## Start GIVEN INFORMATION

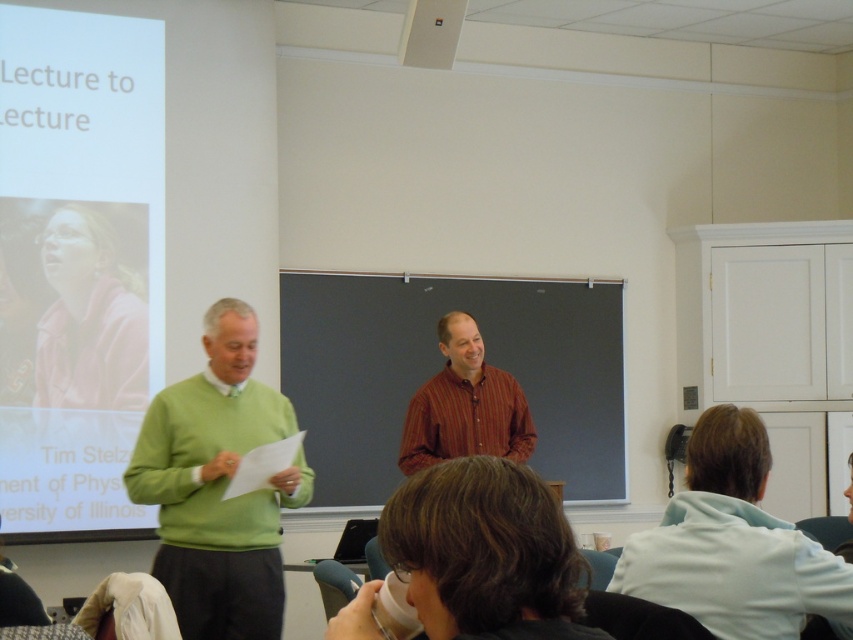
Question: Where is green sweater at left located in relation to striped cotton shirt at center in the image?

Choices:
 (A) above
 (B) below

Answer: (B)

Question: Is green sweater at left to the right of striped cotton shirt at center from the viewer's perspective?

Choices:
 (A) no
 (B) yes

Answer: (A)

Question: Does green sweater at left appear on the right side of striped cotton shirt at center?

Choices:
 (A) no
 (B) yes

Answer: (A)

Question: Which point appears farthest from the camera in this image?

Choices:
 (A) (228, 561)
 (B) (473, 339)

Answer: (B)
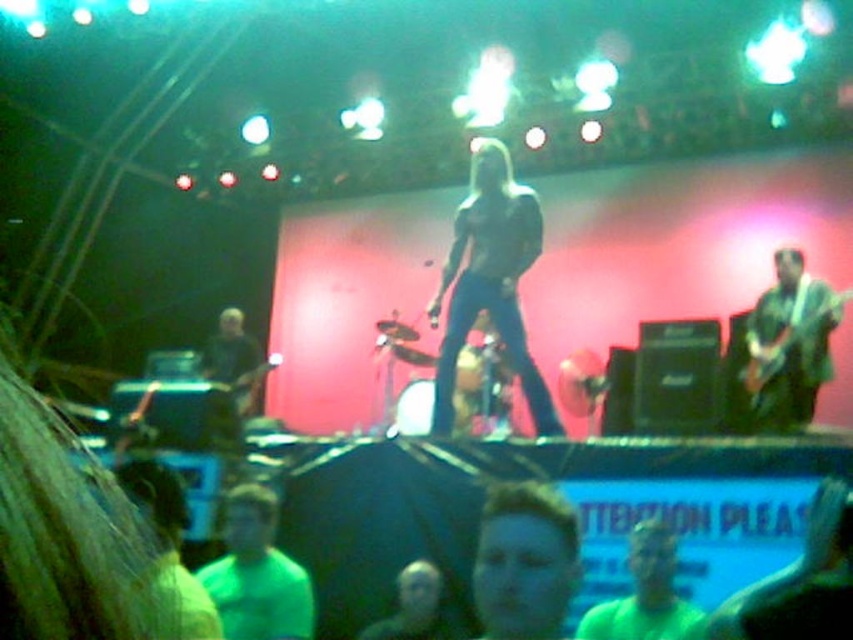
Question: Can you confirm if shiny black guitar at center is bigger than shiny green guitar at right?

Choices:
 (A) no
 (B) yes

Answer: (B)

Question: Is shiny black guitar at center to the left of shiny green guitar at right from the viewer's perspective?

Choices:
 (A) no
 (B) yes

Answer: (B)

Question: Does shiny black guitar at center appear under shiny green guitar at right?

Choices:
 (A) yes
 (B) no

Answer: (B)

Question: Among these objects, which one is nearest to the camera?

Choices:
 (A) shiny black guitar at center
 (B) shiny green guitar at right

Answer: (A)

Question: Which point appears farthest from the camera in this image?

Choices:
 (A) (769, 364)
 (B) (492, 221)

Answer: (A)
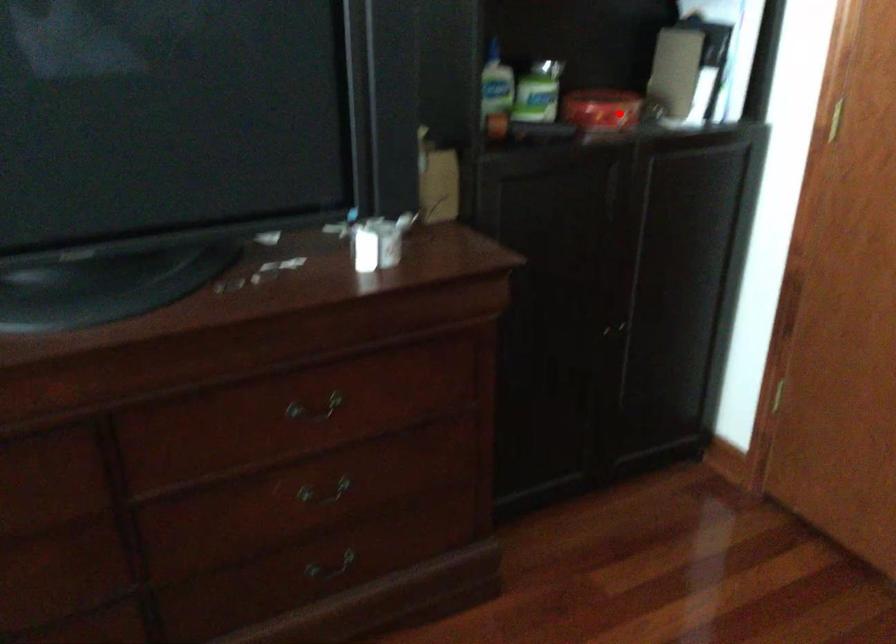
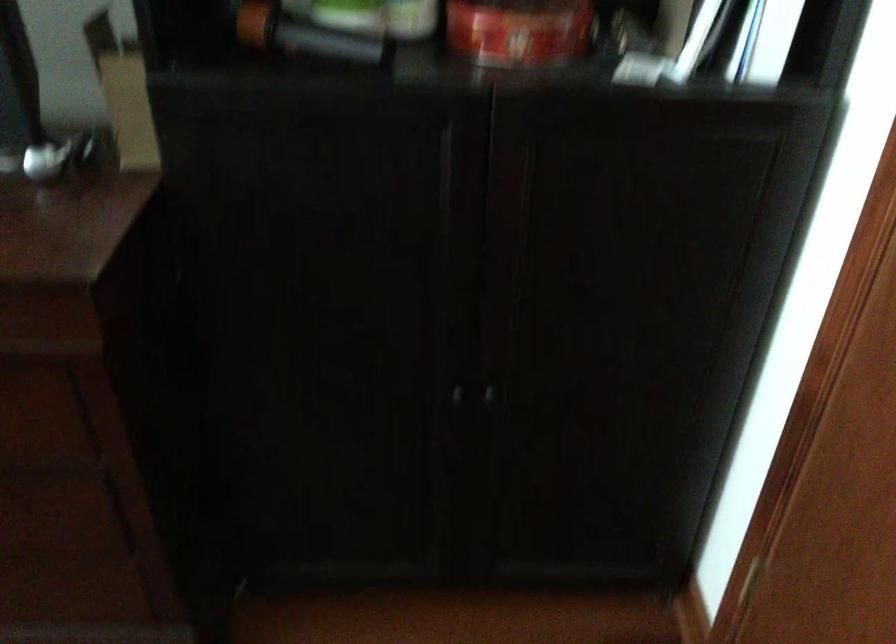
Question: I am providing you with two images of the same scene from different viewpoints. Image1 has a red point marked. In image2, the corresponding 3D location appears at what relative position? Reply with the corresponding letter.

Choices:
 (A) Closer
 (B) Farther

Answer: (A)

## End GIVEN INFORMATION
## Start GIVEN INFORMATION

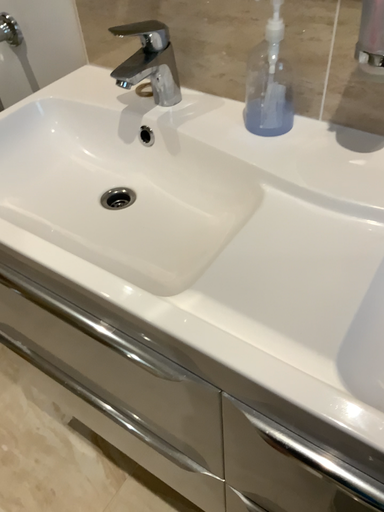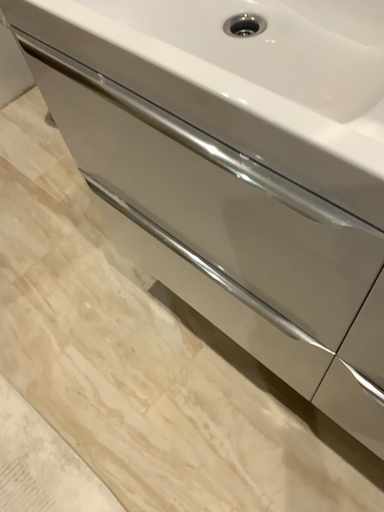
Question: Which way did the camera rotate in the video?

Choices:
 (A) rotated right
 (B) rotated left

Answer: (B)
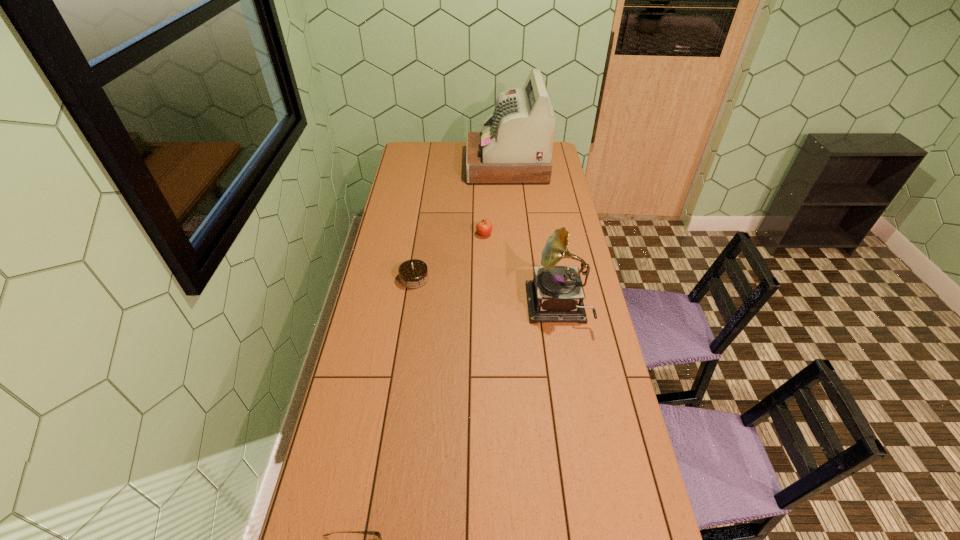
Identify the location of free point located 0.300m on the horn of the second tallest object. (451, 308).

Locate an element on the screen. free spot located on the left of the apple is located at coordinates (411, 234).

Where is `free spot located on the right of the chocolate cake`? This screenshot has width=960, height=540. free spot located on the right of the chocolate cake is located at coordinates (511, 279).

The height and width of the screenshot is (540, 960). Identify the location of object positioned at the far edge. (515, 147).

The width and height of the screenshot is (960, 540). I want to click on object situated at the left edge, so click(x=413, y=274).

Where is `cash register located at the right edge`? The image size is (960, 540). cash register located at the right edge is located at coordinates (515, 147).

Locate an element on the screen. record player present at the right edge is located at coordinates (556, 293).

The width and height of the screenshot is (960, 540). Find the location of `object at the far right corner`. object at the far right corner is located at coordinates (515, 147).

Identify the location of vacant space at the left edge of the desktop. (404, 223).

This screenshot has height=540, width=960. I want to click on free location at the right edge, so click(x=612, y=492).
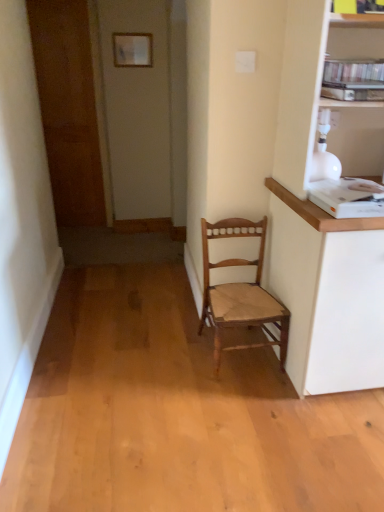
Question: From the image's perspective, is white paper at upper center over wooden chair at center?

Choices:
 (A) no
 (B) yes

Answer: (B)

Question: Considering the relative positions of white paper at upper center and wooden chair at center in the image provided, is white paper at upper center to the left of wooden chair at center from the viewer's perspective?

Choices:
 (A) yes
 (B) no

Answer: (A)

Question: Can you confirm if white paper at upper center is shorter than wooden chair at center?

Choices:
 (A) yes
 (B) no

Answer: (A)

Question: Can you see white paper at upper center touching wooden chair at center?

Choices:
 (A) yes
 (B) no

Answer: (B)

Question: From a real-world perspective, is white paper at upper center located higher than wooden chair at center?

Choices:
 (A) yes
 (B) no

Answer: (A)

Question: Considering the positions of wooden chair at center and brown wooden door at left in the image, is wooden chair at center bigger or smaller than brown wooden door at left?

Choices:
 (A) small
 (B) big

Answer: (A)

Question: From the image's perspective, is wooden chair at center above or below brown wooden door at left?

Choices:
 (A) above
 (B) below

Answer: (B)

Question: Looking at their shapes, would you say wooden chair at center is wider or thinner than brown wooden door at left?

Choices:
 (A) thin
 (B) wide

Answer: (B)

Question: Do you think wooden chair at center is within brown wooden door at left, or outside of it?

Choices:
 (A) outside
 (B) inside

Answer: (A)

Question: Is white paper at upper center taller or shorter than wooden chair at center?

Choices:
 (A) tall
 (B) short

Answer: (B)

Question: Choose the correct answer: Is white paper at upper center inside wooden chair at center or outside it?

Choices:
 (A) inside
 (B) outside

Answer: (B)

## End GIVEN INFORMATION

TASK TO CARRY OUT –
From the listing above, pull out every line that contains the word "sweater" and copy each one unchanged.

TASK RESPONSE –
Question: Where is green sweater at left located in relation to striped cotton shirt at center in the image?
Question: Is green sweater at left to the right of striped cotton shirt at center from the viewer's perspective?
Question: Does green sweater at left appear on the right side of striped cotton shirt at center?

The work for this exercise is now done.